**Work instructions**
Find every line in the records below that holds the word "size", and copy each one.

Start of Input material

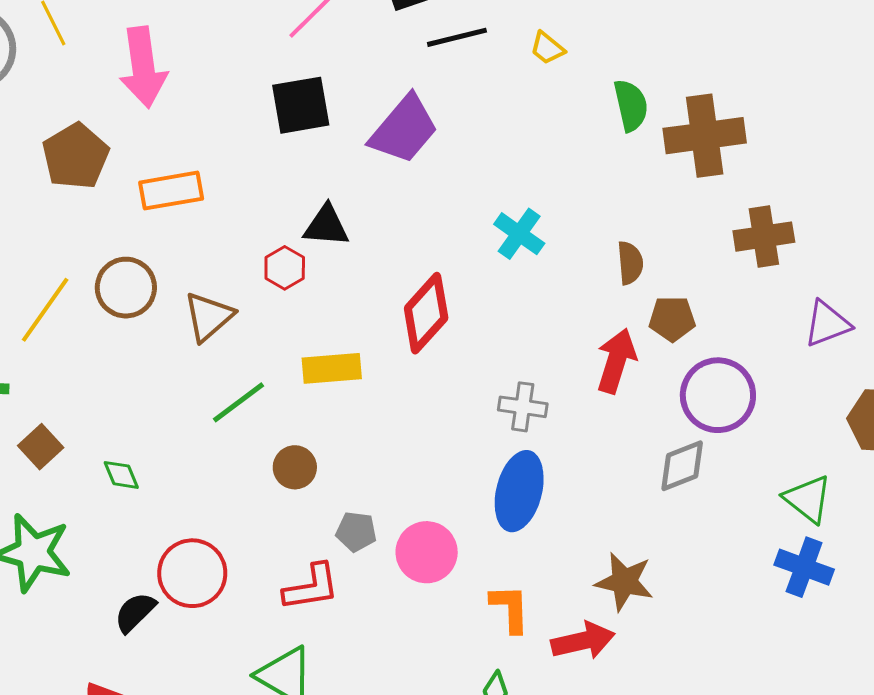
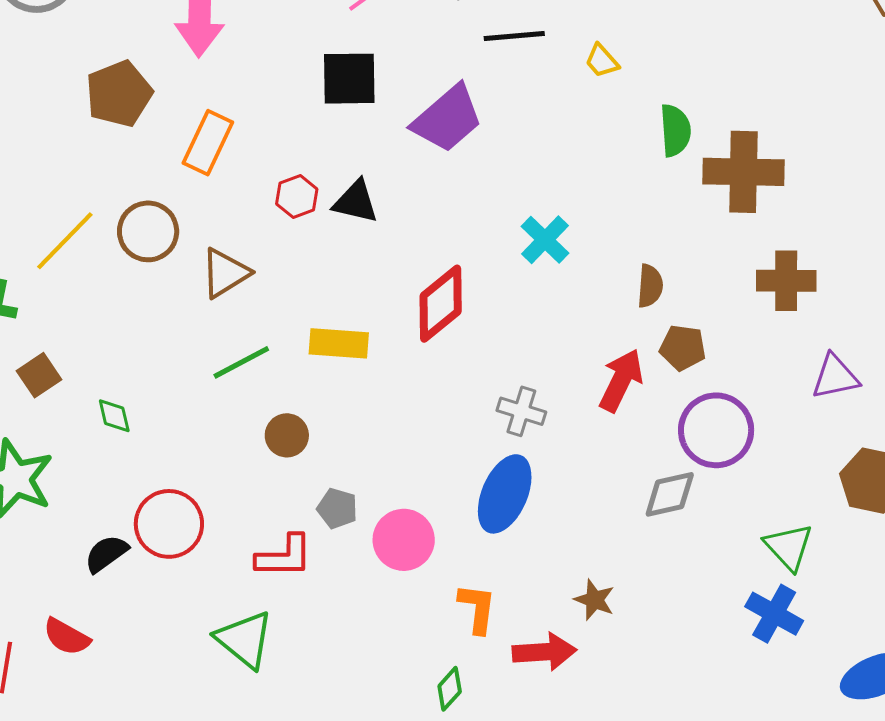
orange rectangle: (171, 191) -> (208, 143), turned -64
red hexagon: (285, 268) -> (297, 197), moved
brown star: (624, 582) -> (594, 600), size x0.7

End of Input material
Start of Input material

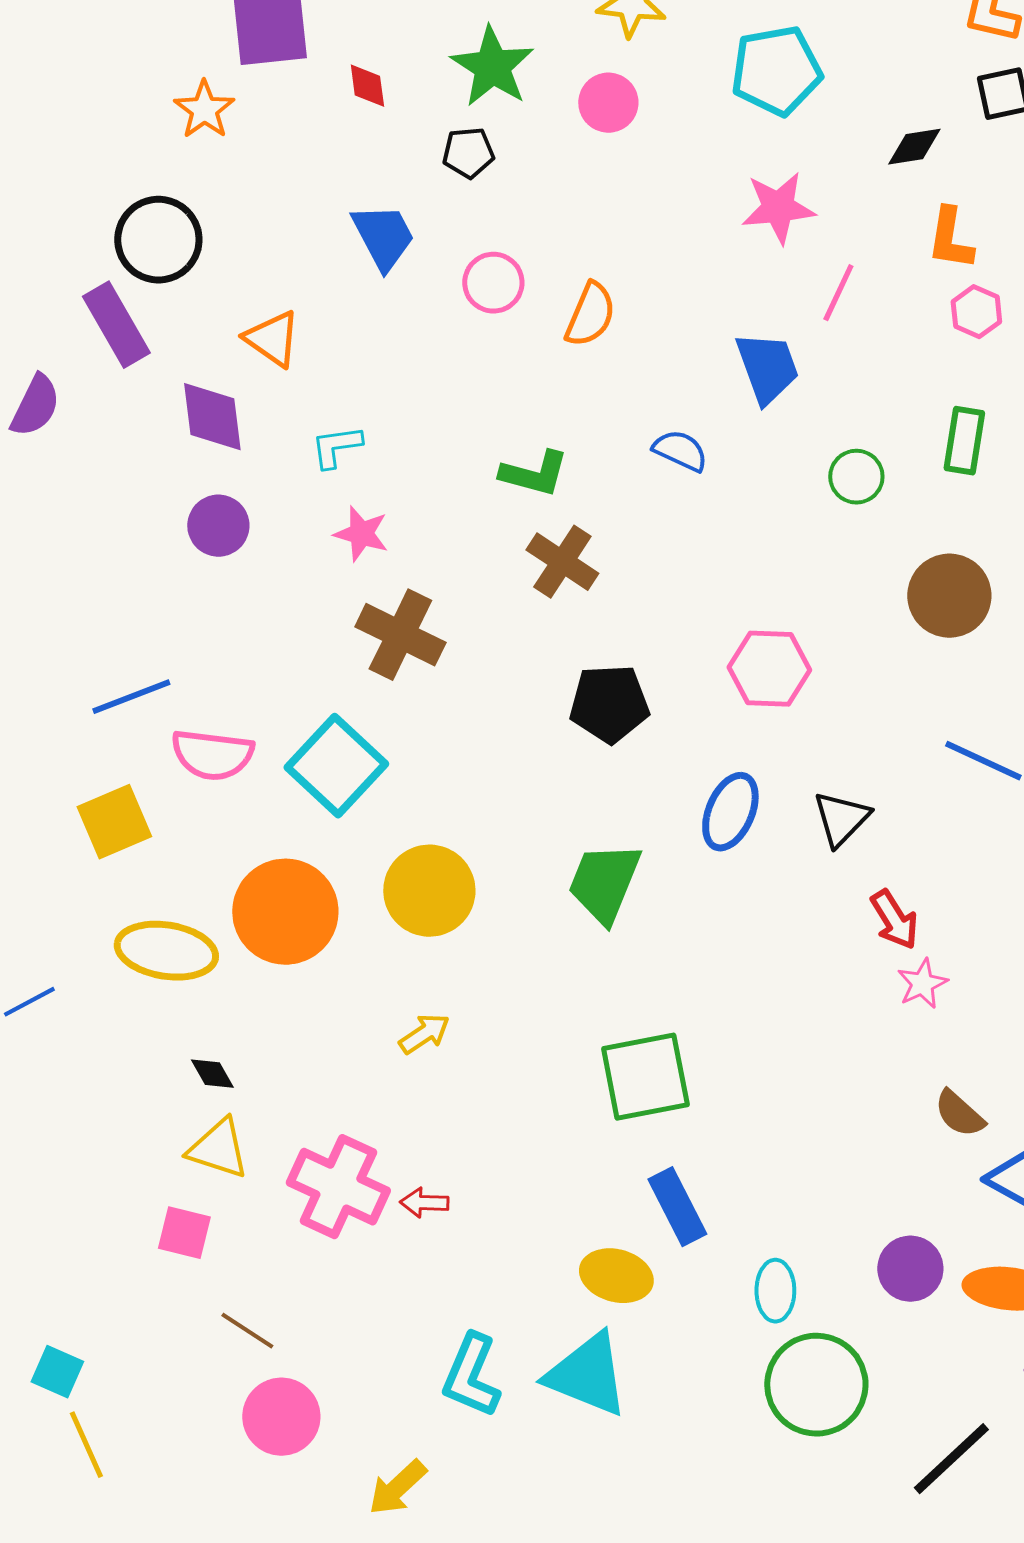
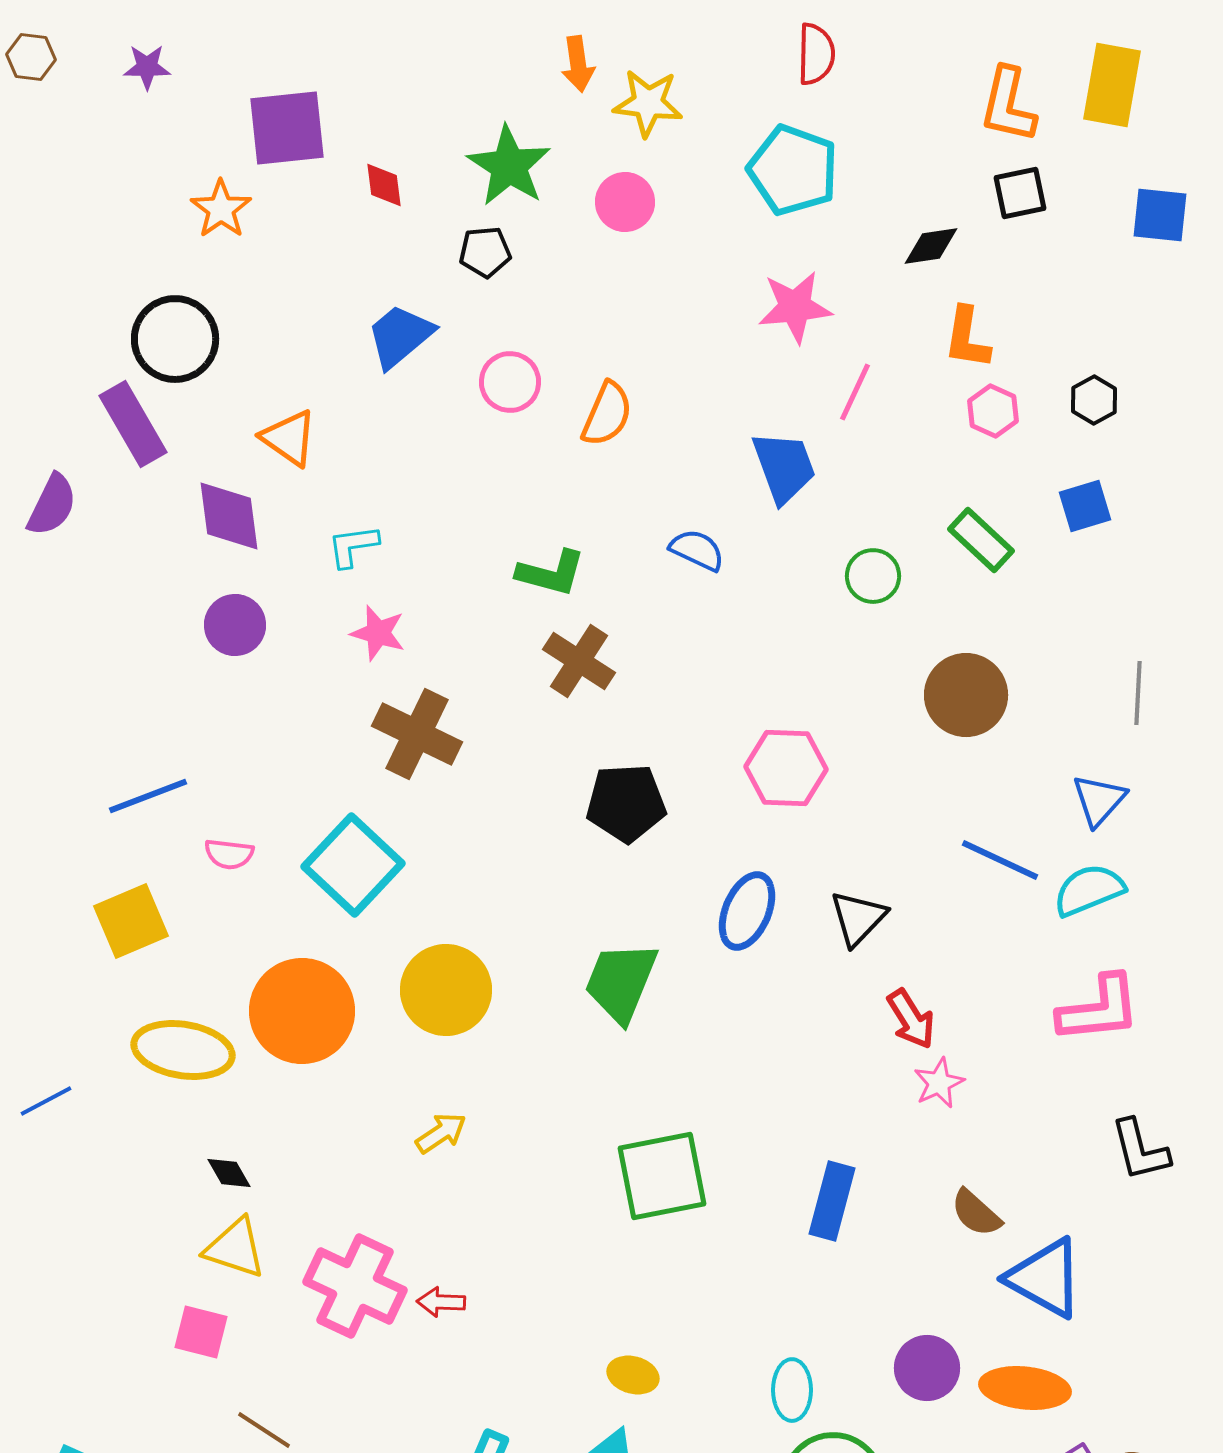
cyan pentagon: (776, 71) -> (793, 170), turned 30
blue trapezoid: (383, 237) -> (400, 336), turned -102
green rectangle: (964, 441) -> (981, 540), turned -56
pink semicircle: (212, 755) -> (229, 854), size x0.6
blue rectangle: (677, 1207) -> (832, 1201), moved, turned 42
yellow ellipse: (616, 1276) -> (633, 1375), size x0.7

End of Input material

**Written solution**
brown star: (624, 582) -> (594, 600), size x0.7
pink semicircle: (212, 755) -> (229, 854), size x0.6
yellow ellipse: (616, 1276) -> (633, 1375), size x0.7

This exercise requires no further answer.